▶ TASK OBJECTIVE
Across the whole listing, return each line exactly, with no images included.
[GIVEN RECORDS Boundary: Start]
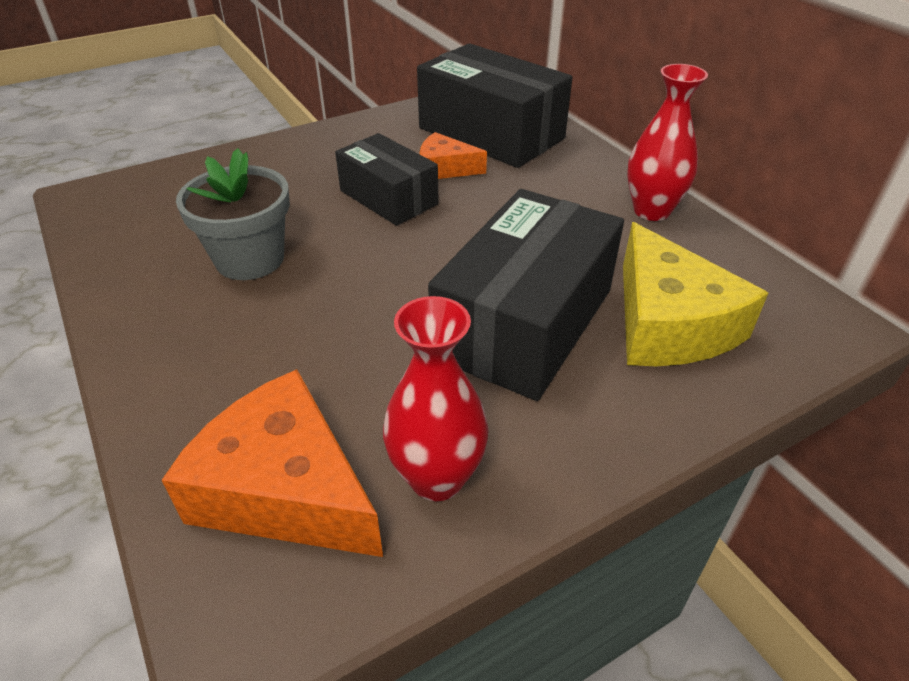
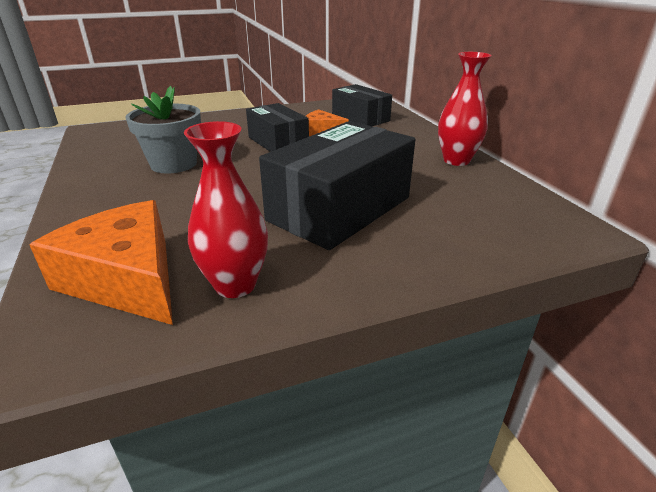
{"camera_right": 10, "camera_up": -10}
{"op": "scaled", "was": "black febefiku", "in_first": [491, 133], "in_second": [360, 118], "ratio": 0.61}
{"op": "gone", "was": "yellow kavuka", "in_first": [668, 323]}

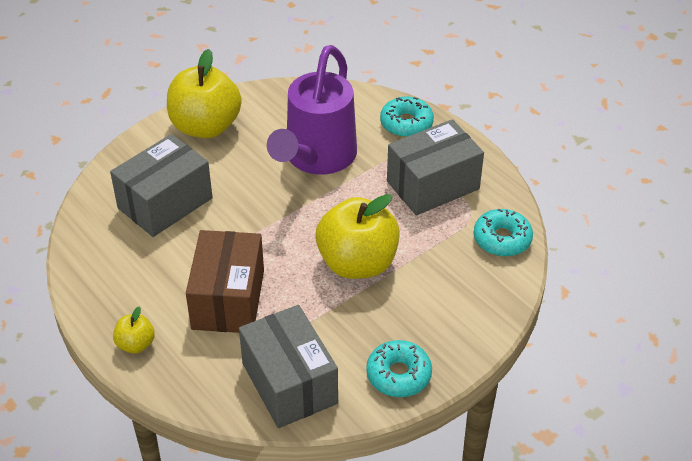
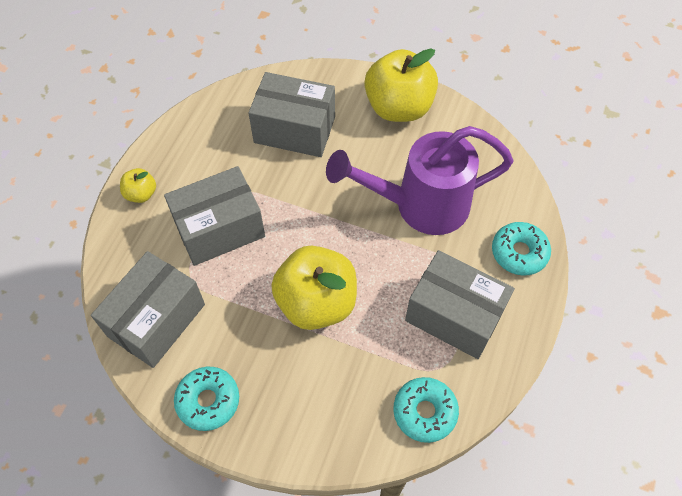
{"camera_right": 60, "camera_up": 15}
{"op": "repainted", "was": "brown febefiku", "now": "grey febefiku", "in_first": [228, 299], "in_second": [219, 229]}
[GIVEN RECORDS Boundary: End]
▶ RESPONSE TO THIS TASK
{"camera_right": 10, "camera_up": -10}
{"op": "scaled", "was": "black febefiku", "in_first": [491, 133], "in_second": [360, 118], "ratio": 0.61}
{"op": "gone", "was": "yellow kavuka", "in_first": [668, 323]}

{"camera_right": 60, "camera_up": 15}
{"op": "repainted", "was": "brown febefiku", "now": "grey febefiku", "in_first": [228, 299], "in_second": [219, 229]}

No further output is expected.